Scene images with change listings
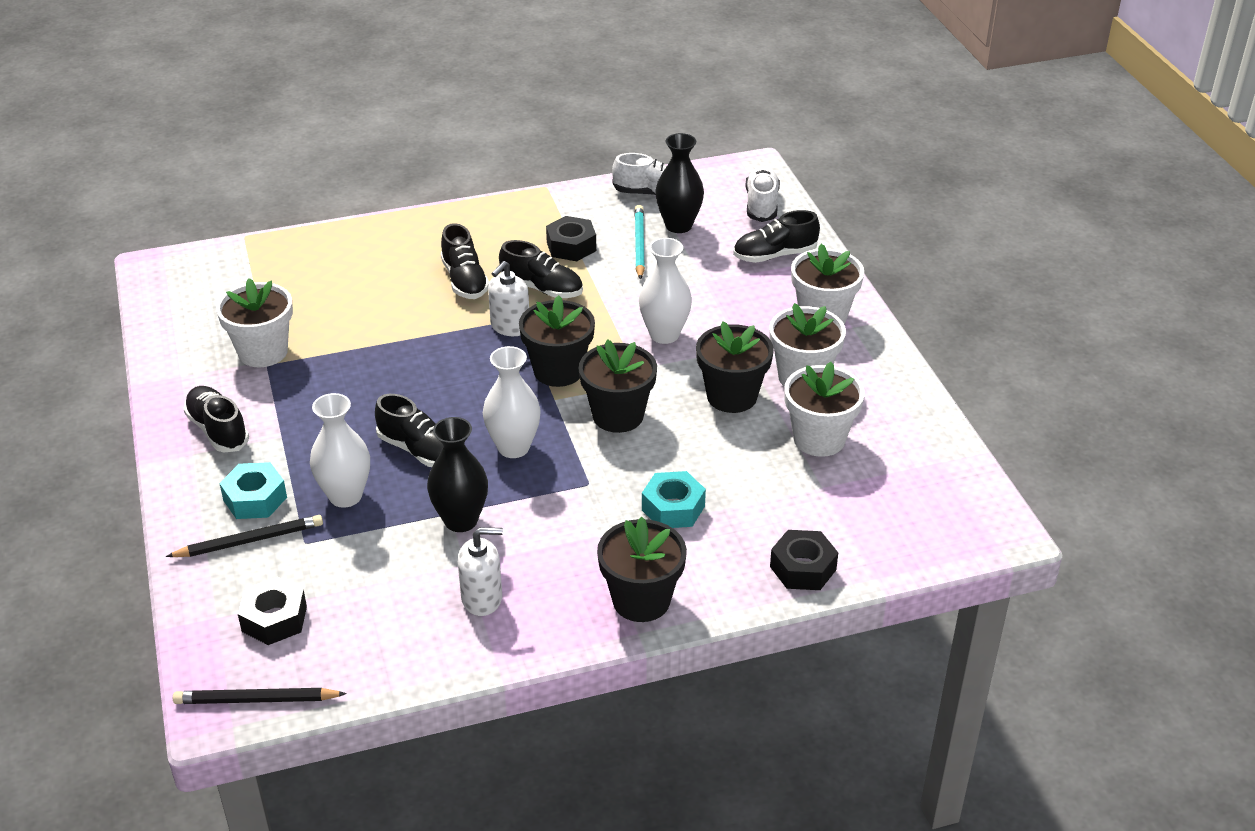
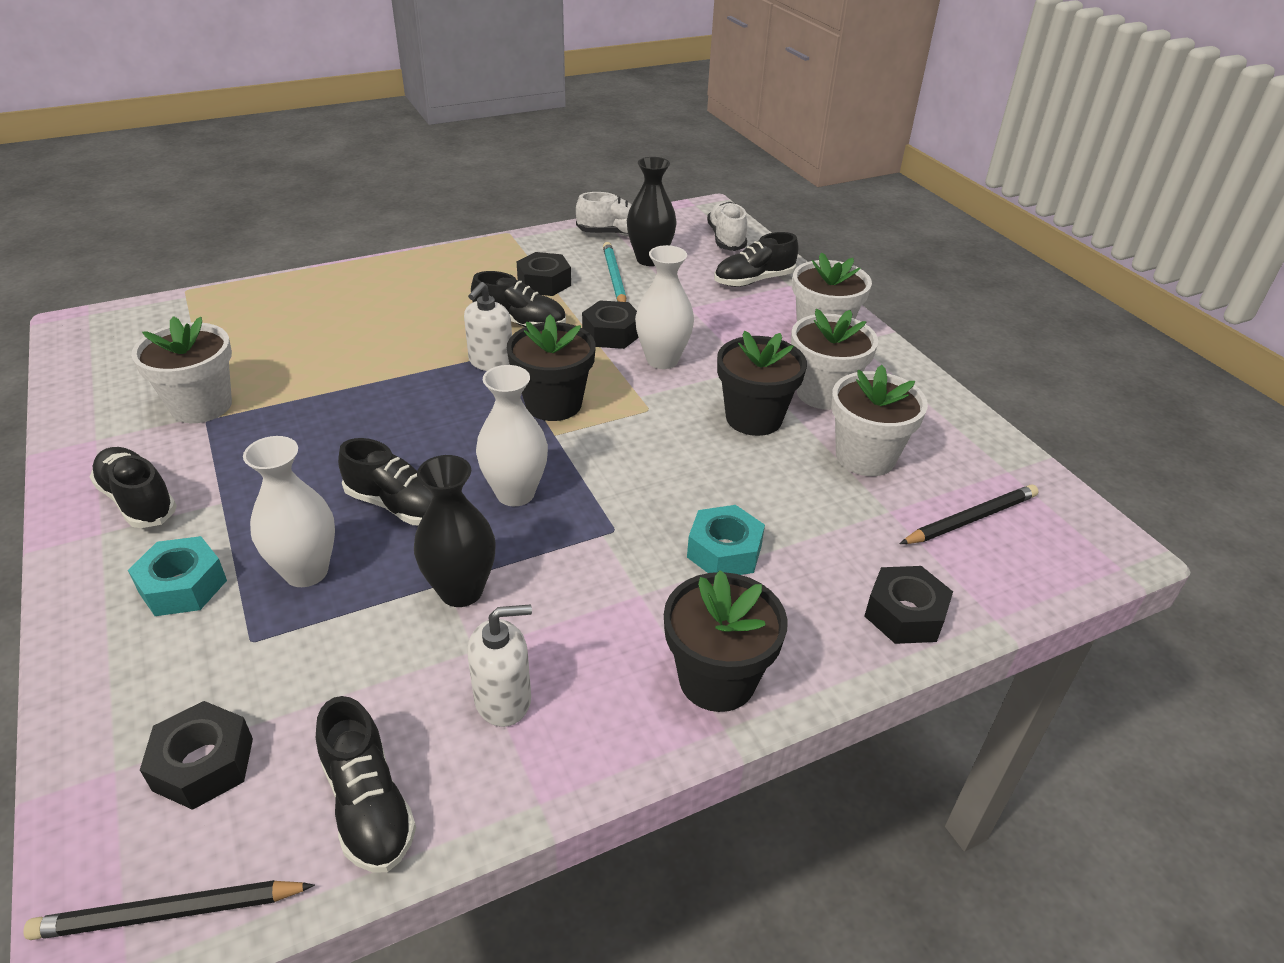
camera: 10 degrees left, 0 degrees up
(250, 540) = (172, 646): black pencil -> black pencil (971, 519)
(464, 280) = (434, 320): black shoe -> black shoe (368, 805)
(618, 415) = (631, 448): black flower pot -> none
(623, 305) = (611, 333): none -> black nut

■ **What you have to do**
Each line, beginning at the one that contains "(250, 540) = (172, 646): black" and continuing through the end of the records, must be written out exactly, first and last included.

■ **Exercise solution**
(250, 540) = (172, 646): black pencil -> black pencil (971, 519)
(464, 280) = (434, 320): black shoe -> black shoe (368, 805)
(618, 415) = (631, 448): black flower pot -> none
(623, 305) = (611, 333): none -> black nut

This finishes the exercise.